» Task goal
Reproduce the lines below verbatim. Pictures are to be omitted.

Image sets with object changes
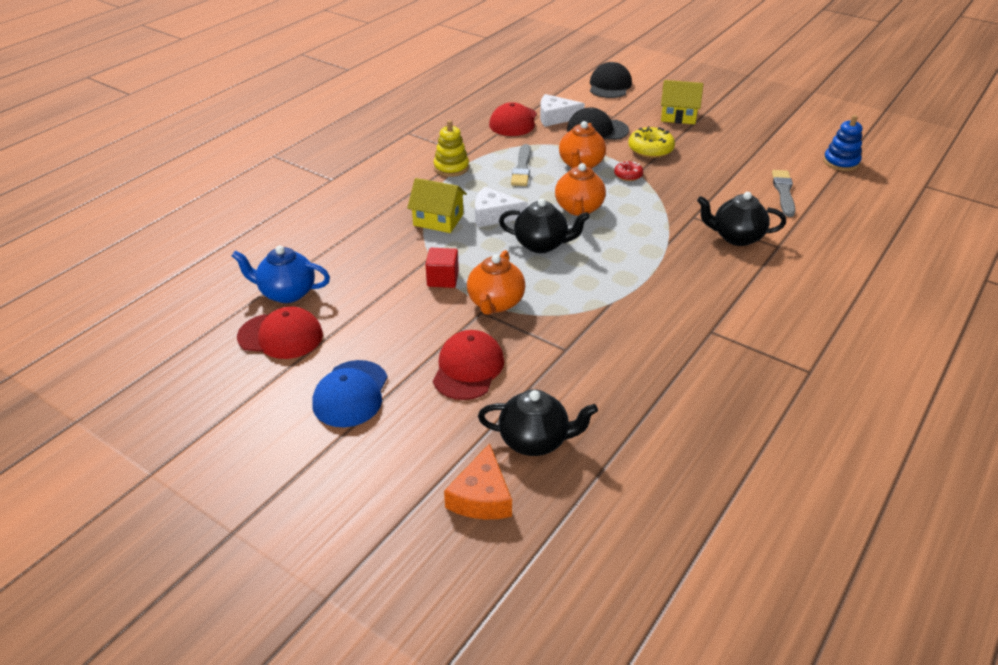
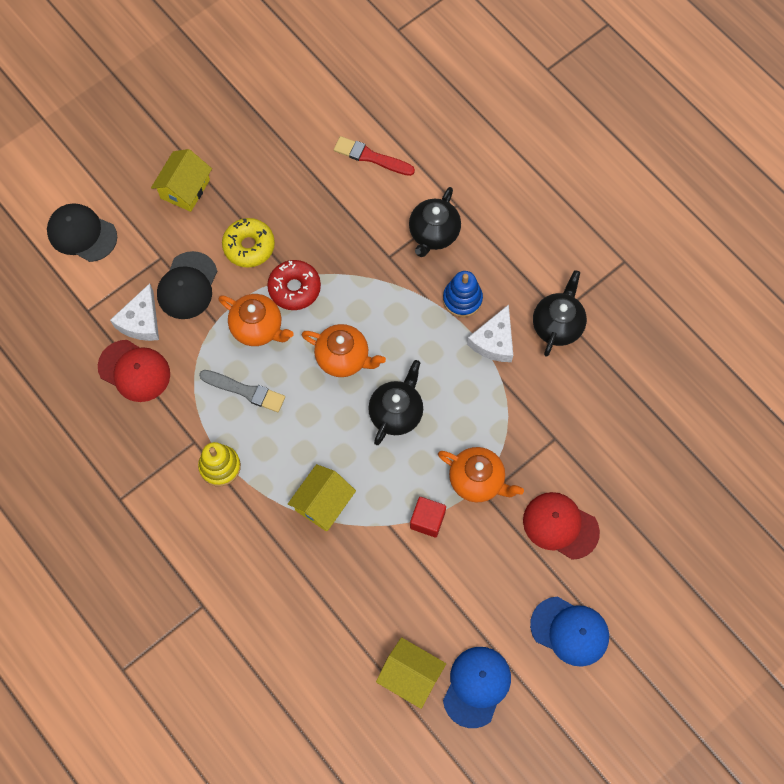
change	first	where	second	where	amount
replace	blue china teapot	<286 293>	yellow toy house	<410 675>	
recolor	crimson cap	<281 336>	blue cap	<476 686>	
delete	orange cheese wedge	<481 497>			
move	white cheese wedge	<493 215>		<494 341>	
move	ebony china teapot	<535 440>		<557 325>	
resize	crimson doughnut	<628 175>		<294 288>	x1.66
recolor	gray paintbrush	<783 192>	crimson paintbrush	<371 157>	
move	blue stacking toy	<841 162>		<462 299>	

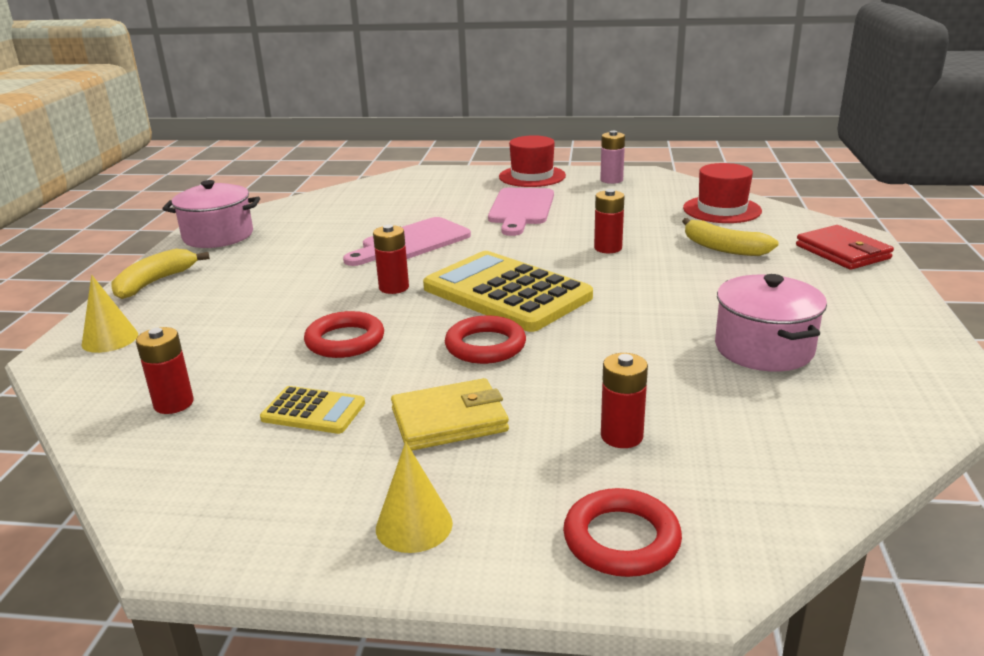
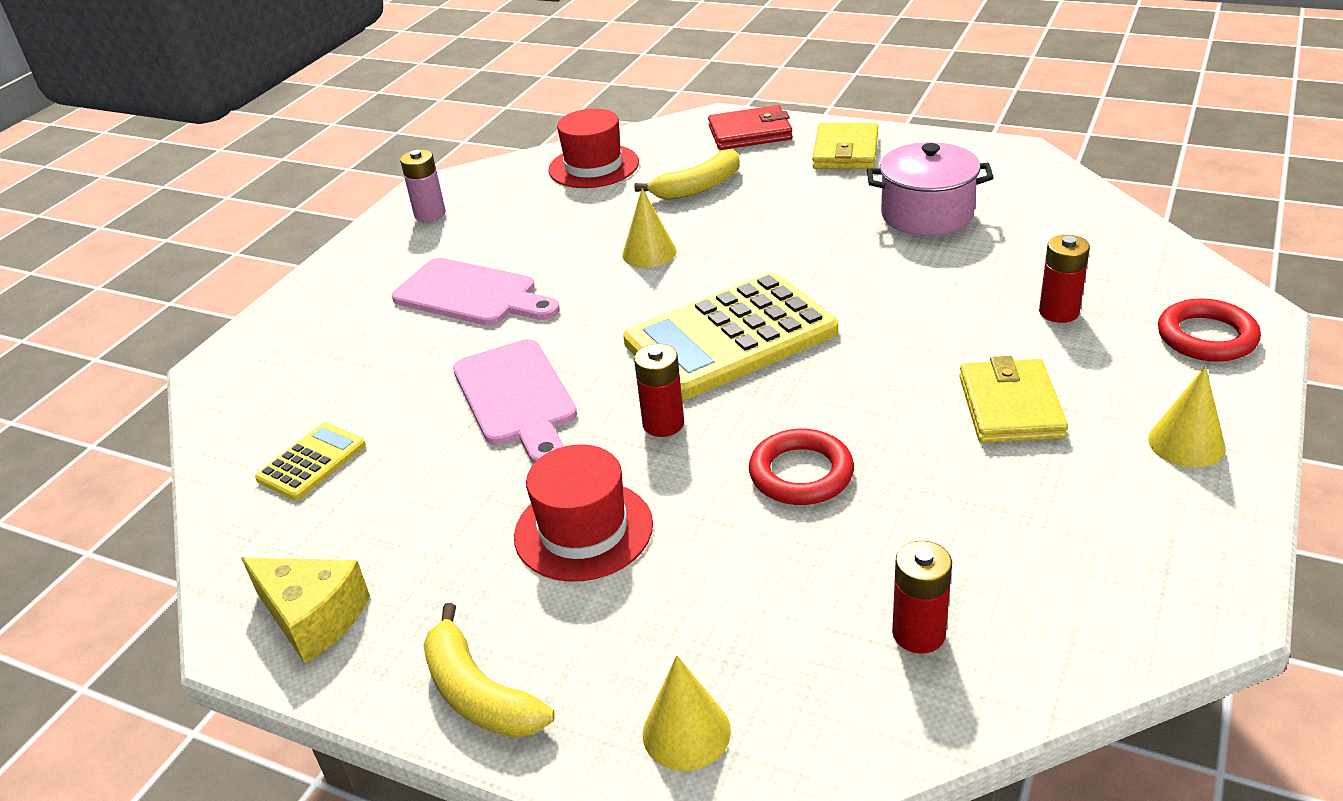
change	first	where	second	where	amount
replace	rose-pink pot	<218 236>	yellow cheese wedge	<313 618>	
move	yellow pocket calculator	<313 411>		<311 462>	
delete	crimson torus	<485 346>			
move	crimson hat	<532 176>		<583 530>	
replace	crimson AA battery	<608 248>	yellow cone	<649 253>	
insert			yellow billfold	<845 152>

» Response to this task
change	first	where	second	where	amount
replace	blue china teapot	<286 293>	yellow toy house	<410 675>	
recolor	crimson cap	<281 336>	blue cap	<476 686>	
delete	orange cheese wedge	<481 497>			
move	white cheese wedge	<493 215>		<494 341>	
move	ebony china teapot	<535 440>		<557 325>	
resize	crimson doughnut	<628 175>		<294 288>	x1.66
recolor	gray paintbrush	<783 192>	crimson paintbrush	<371 157>	
move	blue stacking toy	<841 162>		<462 299>	

change	first	where	second	where	amount
replace	rose-pink pot	<218 236>	yellow cheese wedge	<313 618>	
move	yellow pocket calculator	<313 411>		<311 462>	
delete	crimson torus	<485 346>			
move	crimson hat	<532 176>		<583 530>	
replace	crimson AA battery	<608 248>	yellow cone	<649 253>	
insert			yellow billfold	<845 152>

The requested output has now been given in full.